Assignment »
Nothing in the records should change; write them all out again.

━━━━━━

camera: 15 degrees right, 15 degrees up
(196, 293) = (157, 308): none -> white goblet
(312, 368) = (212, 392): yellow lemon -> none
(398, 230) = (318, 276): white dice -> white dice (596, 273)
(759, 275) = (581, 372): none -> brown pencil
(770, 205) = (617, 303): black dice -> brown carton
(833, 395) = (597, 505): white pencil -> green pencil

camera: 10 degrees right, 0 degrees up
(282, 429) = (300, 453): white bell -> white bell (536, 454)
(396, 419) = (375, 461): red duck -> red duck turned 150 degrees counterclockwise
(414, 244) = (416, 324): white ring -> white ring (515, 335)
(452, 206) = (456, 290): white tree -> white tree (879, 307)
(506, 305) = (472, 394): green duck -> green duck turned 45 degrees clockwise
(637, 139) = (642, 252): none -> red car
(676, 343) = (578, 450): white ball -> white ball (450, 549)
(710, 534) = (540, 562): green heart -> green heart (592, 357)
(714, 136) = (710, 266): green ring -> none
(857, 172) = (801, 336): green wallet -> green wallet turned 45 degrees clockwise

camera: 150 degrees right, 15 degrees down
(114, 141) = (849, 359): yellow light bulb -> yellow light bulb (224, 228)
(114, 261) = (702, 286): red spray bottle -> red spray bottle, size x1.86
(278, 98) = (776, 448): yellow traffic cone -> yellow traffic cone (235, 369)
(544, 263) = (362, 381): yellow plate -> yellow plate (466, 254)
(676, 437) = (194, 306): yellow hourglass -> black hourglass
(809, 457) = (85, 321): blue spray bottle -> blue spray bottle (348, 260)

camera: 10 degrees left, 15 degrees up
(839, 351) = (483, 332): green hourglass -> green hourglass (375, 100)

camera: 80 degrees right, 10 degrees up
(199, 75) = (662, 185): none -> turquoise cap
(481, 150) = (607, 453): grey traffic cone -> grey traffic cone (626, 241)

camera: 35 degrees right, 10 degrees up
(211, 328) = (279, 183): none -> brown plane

━━━━━━

Problem solution »
camera: 15 degrees right, 15 degrees up
(196, 293) = (157, 308): none -> white goblet
(312, 368) = (212, 392): yellow lemon -> none
(398, 230) = (318, 276): white dice -> white dice (596, 273)
(759, 275) = (581, 372): none -> brown pencil
(770, 205) = (617, 303): black dice -> brown carton
(833, 395) = (597, 505): white pencil -> green pencil

camera: 10 degrees right, 0 degrees up
(282, 429) = (300, 453): white bell -> white bell (536, 454)
(396, 419) = (375, 461): red duck -> red duck turned 150 degrees counterclockwise
(414, 244) = (416, 324): white ring -> white ring (515, 335)
(452, 206) = (456, 290): white tree -> white tree (879, 307)
(506, 305) = (472, 394): green duck -> green duck turned 45 degrees clockwise
(637, 139) = (642, 252): none -> red car
(676, 343) = (578, 450): white ball -> white ball (450, 549)
(710, 534) = (540, 562): green heart -> green heart (592, 357)
(714, 136) = (710, 266): green ring -> none
(857, 172) = (801, 336): green wallet -> green wallet turned 45 degrees clockwise

camera: 150 degrees right, 15 degrees down
(114, 141) = (849, 359): yellow light bulb -> yellow light bulb (224, 228)
(114, 261) = (702, 286): red spray bottle -> red spray bottle, size x1.86
(278, 98) = (776, 448): yellow traffic cone -> yellow traffic cone (235, 369)
(544, 263) = (362, 381): yellow plate -> yellow plate (466, 254)
(676, 437) = (194, 306): yellow hourglass -> black hourglass
(809, 457) = (85, 321): blue spray bottle -> blue spray bottle (348, 260)

camera: 10 degrees left, 15 degrees up
(839, 351) = (483, 332): green hourglass -> green hourglass (375, 100)

camera: 80 degrees right, 10 degrees up
(199, 75) = (662, 185): none -> turquoise cap
(481, 150) = (607, 453): grey traffic cone -> grey traffic cone (626, 241)

camera: 35 degrees right, 10 degrees up
(211, 328) = (279, 183): none -> brown plane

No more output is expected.